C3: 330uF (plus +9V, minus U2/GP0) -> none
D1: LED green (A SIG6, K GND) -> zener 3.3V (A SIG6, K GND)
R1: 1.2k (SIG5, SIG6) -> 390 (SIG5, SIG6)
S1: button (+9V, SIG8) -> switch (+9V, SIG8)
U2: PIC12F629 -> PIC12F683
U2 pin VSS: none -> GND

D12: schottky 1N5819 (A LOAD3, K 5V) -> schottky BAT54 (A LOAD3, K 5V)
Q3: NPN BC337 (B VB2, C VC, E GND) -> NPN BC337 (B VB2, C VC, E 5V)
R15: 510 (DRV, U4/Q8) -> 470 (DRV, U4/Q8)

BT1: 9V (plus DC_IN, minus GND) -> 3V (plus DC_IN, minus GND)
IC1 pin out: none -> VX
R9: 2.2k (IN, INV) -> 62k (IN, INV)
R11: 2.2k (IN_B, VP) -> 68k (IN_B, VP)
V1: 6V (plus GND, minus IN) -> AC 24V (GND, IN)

════════

Begin with the line that contains "R1: 1.2k (SIG5, SIG6) -> 390 (SIG5, SIG6)" and print each line exactly until the data ends, including the last line.

§ SOLUTION FOR THIS TASK
R1: 1.2k (SIG5, SIG6) -> 390 (SIG5, SIG6)
S1: button (+9V, SIG8) -> switch (+9V, SIG8)
U2: PIC12F629 -> PIC12F683
U2 pin VSS: none -> GND

D12: schottky 1N5819 (A LOAD3, K 5V) -> schottky BAT54 (A LOAD3, K 5V)
Q3: NPN BC337 (B VB2, C VC, E GND) -> NPN BC337 (B VB2, C VC, E 5V)
R15: 510 (DRV, U4/Q8) -> 470 (DRV, U4/Q8)

BT1: 9V (plus DC_IN, minus GND) -> 3V (plus DC_IN, minus GND)
IC1 pin out: none -> VX
R9: 2.2k (IN, INV) -> 62k (IN, INV)
R11: 2.2k (IN_B, VP) -> 68k (IN_B, VP)
V1: 6V (plus GND, minus IN) -> AC 24V (GND, IN)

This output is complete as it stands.